*Problem statement*. Copy out every line of the data where the word "AGND" is found.

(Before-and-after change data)
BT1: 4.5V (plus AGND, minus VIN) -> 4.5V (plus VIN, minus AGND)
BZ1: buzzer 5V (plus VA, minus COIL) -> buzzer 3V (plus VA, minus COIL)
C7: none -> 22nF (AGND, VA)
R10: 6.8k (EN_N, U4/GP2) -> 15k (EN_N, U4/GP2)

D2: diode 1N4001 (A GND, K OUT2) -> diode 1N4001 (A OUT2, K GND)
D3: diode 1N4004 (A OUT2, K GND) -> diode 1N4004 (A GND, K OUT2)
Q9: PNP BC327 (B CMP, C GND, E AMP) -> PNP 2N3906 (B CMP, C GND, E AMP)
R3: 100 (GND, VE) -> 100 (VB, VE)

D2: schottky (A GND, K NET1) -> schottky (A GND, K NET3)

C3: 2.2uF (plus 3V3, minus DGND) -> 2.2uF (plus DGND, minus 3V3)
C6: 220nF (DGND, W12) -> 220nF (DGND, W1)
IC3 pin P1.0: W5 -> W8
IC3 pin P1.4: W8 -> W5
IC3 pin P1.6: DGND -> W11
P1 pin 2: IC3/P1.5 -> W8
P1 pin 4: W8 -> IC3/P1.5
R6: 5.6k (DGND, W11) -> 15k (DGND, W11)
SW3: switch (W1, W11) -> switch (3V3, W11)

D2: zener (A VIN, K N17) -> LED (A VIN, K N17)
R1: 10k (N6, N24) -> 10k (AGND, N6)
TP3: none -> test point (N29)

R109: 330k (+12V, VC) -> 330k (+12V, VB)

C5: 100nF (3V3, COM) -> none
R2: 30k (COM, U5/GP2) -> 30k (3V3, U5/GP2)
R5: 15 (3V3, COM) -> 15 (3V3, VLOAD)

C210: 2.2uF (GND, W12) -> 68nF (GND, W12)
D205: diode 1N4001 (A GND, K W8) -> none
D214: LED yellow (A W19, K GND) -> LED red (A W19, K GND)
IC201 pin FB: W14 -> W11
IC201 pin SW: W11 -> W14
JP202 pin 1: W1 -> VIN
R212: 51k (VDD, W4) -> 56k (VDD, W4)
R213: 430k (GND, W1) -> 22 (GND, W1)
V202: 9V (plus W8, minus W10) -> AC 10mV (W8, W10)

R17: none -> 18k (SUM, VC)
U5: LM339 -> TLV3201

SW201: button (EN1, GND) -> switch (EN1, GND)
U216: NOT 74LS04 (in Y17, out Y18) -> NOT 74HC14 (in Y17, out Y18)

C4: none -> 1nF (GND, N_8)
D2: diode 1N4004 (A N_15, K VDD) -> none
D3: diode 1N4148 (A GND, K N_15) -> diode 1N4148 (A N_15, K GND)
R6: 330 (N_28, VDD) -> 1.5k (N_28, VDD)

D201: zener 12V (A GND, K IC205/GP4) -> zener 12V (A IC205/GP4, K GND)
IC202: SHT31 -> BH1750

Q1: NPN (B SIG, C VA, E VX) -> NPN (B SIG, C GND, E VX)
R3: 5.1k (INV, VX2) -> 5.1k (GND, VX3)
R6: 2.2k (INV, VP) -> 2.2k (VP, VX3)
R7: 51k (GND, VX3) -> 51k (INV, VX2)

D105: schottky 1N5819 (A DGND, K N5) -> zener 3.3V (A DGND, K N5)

*Result of this exercise*.
BT1: 4.5V (plus AGND, minus VIN) -> 4.5V (plus VIN, minus AGND)
C7: none -> 22nF (AGND, VA)
R1: 10k (N6, N24) -> 10k (AGND, N6)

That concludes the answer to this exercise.